WORK TO COMPLETE. Give a verbatim copy of the lines below, minus the pictures.

··· EXTRACTED RECORDS ···

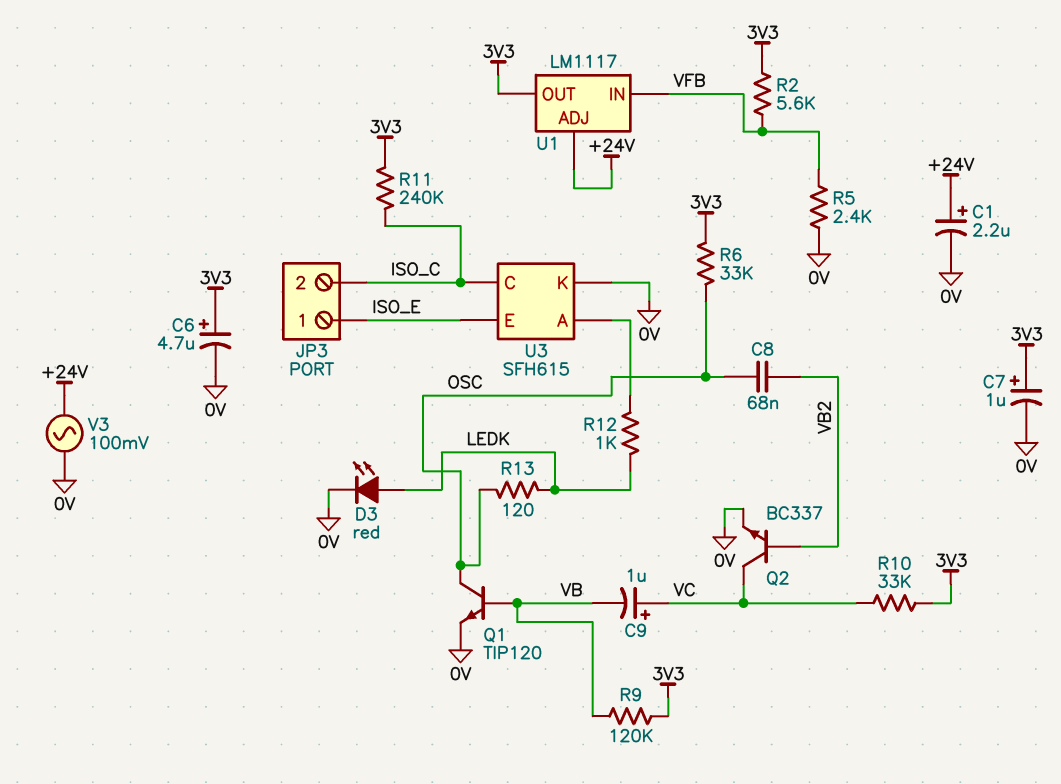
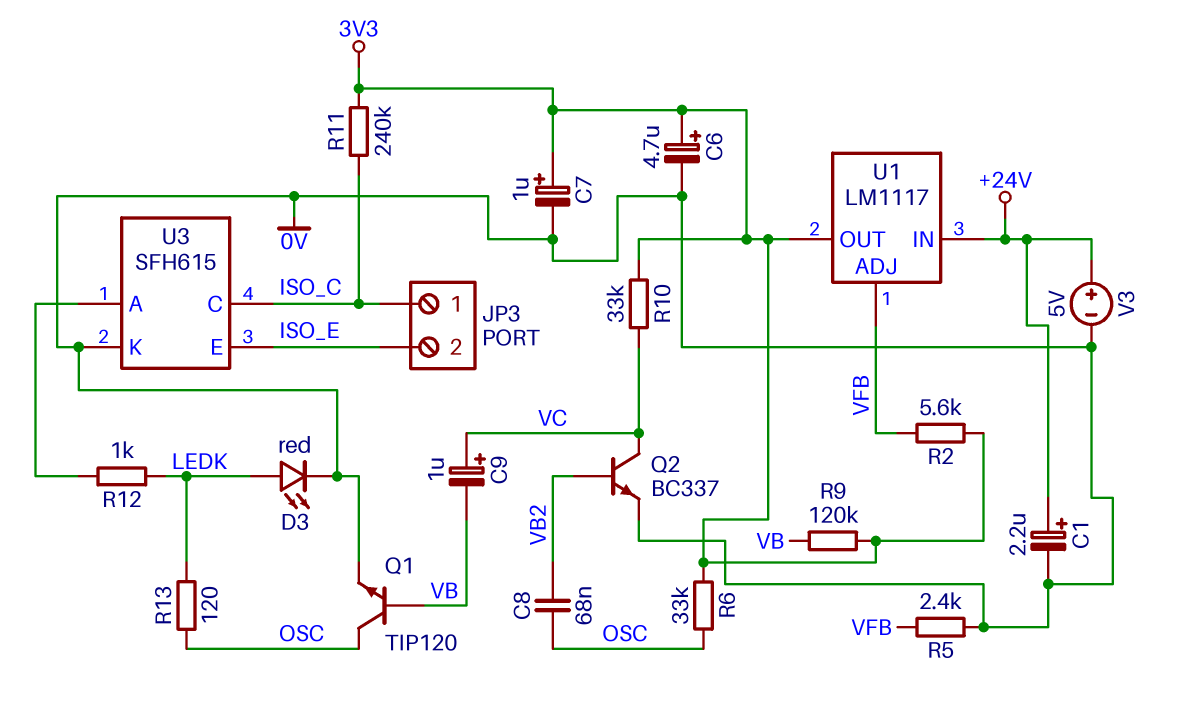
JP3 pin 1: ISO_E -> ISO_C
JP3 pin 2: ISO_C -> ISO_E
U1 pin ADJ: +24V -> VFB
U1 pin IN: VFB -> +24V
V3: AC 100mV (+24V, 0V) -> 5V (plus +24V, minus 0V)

···

OUTPUT FOR THIS EXERCISE.
JP3 pin 1: ISO_E -> ISO_C
JP3 pin 2: ISO_C -> ISO_E
U1 pin ADJ: +24V -> VFB
U1 pin IN: VFB -> +24V
V3: AC 100mV (+24V, 0V) -> 5V (plus +24V, minus 0V)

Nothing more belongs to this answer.